Exercise brief.
Pull out every line of the items that contains the word "order", matching case exactly.

--- start of Material for this task ---

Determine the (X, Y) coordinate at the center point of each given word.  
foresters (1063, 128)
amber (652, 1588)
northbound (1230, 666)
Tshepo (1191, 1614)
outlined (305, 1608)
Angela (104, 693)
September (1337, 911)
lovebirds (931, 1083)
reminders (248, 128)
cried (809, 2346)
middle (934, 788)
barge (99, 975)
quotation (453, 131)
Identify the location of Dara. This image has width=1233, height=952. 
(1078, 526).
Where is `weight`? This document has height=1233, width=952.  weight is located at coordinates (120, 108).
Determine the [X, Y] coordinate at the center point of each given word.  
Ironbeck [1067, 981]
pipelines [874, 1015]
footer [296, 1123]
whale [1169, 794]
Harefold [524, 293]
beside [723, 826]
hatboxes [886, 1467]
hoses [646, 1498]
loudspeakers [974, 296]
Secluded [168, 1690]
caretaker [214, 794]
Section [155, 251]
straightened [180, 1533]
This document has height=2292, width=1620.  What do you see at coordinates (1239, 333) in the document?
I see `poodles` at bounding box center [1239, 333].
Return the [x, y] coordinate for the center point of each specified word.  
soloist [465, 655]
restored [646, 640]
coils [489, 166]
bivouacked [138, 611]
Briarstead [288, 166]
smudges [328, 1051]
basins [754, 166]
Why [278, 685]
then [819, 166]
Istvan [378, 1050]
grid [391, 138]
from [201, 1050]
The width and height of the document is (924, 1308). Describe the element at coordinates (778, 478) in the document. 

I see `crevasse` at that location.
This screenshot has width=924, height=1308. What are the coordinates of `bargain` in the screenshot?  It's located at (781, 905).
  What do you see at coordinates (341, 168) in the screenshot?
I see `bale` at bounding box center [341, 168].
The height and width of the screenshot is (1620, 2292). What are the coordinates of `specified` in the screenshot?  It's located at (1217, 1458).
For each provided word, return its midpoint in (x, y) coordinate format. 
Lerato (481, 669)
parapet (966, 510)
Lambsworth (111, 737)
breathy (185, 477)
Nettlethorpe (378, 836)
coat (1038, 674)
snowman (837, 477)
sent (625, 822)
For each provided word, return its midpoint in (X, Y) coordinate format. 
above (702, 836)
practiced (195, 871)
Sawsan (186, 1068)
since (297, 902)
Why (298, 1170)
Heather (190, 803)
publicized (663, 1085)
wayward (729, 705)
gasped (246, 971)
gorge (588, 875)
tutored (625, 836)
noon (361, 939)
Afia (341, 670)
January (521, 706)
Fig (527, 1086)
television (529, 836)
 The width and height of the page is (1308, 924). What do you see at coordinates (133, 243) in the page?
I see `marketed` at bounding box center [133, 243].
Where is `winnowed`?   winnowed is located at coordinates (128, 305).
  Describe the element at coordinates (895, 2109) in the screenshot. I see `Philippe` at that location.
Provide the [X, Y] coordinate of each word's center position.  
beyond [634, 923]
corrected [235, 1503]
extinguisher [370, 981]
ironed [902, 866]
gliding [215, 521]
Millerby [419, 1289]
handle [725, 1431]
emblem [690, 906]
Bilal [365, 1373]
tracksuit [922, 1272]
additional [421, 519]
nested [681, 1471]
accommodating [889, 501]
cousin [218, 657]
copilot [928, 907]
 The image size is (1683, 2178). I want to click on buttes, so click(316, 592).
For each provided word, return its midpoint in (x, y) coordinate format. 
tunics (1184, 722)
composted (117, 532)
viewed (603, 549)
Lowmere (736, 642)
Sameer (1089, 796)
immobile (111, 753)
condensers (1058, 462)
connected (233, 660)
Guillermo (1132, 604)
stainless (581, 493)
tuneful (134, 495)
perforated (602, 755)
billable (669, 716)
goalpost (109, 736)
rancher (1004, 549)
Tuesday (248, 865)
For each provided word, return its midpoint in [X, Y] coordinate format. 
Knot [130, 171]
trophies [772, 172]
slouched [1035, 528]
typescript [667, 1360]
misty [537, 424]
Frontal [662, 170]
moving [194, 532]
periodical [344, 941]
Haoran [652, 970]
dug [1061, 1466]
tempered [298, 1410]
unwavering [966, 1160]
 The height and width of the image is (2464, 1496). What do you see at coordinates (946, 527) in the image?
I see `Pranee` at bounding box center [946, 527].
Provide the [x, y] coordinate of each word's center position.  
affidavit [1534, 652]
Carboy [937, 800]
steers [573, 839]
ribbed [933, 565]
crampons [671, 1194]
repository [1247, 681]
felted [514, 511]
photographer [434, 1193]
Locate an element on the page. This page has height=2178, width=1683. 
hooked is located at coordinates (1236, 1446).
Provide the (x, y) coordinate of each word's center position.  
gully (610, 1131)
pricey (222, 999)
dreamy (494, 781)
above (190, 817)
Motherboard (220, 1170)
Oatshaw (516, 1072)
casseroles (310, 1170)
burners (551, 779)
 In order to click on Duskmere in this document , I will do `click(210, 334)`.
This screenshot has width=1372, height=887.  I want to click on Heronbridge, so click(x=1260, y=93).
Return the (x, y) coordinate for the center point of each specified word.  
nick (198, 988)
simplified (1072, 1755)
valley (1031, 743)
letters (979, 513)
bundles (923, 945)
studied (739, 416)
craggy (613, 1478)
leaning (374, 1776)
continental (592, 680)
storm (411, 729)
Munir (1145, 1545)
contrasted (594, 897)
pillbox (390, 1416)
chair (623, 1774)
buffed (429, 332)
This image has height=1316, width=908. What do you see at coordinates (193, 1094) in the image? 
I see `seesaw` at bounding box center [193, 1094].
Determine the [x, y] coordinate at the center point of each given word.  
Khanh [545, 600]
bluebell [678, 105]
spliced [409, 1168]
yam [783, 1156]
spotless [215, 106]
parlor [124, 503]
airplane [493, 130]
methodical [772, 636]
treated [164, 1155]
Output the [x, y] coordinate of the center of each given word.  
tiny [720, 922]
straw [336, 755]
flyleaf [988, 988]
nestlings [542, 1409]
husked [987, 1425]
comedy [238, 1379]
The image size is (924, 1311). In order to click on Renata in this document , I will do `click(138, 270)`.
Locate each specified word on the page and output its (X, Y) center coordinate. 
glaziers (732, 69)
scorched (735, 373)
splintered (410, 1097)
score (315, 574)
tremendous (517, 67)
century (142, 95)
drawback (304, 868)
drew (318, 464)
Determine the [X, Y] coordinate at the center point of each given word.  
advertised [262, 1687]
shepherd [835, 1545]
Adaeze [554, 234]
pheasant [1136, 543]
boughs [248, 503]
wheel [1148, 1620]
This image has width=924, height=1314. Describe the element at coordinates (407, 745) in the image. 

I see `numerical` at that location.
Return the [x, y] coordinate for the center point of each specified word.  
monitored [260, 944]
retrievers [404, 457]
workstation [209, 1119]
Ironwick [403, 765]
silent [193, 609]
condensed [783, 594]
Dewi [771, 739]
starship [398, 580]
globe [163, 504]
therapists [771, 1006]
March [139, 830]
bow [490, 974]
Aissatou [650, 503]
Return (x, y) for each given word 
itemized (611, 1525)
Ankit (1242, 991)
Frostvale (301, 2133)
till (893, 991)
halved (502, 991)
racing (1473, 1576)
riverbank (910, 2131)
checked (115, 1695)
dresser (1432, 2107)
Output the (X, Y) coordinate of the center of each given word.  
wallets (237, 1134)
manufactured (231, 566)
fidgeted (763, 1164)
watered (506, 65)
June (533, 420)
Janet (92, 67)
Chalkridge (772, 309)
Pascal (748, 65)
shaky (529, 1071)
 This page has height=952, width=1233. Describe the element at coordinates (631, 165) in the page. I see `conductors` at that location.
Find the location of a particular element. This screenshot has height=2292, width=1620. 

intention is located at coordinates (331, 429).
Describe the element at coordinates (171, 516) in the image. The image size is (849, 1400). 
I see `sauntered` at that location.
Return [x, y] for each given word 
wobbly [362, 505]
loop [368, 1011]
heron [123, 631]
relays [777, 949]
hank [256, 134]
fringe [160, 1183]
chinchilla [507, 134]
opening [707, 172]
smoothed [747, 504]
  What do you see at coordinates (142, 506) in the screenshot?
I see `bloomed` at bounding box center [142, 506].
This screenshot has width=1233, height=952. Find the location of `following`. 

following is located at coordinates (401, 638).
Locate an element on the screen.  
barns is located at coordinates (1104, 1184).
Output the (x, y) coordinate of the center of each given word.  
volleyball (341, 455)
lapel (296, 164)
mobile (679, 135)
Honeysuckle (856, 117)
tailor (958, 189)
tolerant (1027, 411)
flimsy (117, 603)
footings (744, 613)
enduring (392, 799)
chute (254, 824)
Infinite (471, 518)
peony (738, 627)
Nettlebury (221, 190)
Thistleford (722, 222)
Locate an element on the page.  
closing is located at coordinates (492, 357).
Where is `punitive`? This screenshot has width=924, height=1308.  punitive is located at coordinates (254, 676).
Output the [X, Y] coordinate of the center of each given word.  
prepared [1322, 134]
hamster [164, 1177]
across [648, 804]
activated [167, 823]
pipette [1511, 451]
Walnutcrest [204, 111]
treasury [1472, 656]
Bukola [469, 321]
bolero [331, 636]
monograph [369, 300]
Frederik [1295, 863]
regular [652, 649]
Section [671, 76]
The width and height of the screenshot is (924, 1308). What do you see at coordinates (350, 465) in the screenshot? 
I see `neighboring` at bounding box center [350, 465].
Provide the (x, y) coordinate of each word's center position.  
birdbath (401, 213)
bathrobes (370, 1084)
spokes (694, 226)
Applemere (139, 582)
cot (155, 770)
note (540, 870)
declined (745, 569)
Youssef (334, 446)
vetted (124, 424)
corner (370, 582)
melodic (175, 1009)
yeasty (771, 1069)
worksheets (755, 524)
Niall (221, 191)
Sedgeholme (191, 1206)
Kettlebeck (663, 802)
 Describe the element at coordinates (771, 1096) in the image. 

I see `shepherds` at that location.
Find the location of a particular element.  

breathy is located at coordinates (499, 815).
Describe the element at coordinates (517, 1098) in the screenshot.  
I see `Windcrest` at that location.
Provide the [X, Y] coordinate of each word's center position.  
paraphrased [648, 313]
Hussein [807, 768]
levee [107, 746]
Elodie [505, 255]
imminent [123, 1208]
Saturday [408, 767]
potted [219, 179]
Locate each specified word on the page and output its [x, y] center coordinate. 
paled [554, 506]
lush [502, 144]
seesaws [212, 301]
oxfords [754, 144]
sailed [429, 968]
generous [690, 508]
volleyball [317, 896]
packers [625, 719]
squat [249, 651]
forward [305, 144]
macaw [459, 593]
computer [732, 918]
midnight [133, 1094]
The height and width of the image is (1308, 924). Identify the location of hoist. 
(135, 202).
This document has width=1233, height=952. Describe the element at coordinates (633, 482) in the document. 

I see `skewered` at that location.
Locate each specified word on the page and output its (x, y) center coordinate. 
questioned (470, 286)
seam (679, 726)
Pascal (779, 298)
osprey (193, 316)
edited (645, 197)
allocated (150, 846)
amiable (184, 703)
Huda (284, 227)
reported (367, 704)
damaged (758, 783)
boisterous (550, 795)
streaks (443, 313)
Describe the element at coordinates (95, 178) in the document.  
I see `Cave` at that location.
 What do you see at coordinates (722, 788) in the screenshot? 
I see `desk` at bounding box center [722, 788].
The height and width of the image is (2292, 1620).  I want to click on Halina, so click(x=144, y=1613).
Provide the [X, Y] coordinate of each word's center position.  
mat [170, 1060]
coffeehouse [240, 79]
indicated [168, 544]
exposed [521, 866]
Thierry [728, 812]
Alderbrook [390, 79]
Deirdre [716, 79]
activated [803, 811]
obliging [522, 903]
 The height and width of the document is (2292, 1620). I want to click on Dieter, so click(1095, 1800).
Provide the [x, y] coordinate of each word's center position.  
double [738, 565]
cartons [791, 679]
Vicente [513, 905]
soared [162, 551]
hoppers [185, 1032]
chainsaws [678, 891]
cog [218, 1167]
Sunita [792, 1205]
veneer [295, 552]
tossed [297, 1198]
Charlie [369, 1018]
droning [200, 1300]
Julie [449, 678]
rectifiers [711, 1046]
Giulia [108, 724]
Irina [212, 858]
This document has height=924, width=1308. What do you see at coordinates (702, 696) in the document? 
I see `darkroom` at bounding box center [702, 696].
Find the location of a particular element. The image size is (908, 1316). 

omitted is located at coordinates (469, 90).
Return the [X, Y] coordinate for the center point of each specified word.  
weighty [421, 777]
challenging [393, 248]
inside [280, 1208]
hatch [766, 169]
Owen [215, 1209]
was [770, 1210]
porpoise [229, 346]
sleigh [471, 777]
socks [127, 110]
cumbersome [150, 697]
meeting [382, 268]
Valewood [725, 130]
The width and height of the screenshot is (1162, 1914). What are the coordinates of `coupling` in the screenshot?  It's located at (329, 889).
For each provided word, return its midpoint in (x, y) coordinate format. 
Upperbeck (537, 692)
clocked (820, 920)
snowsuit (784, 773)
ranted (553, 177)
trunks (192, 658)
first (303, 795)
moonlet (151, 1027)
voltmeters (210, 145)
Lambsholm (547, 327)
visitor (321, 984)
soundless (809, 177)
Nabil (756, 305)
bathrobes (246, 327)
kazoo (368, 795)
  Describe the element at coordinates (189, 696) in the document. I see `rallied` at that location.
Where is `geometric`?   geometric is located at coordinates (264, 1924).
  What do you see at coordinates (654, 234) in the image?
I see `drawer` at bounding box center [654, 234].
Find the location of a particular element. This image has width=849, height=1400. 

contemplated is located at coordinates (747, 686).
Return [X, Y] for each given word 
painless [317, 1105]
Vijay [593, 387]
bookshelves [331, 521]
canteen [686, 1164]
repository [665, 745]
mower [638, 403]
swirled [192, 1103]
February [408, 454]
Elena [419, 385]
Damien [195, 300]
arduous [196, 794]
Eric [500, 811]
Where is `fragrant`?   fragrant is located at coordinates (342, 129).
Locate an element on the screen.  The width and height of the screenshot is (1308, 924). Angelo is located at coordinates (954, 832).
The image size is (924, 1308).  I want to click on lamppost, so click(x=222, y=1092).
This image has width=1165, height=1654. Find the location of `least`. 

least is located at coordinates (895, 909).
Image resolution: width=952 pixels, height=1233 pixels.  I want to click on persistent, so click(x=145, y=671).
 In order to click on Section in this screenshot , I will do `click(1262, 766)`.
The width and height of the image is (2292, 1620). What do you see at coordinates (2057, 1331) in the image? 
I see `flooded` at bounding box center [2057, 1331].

--- end of Material for this task ---

Exercise solution.
 In order to click on Duskmere in this document , I will do `click(210, 334)`.
The image size is (924, 1311). In order to click on Renata in this document , I will do `click(138, 270)`.
 In order to click on Section in this screenshot , I will do `click(1262, 766)`.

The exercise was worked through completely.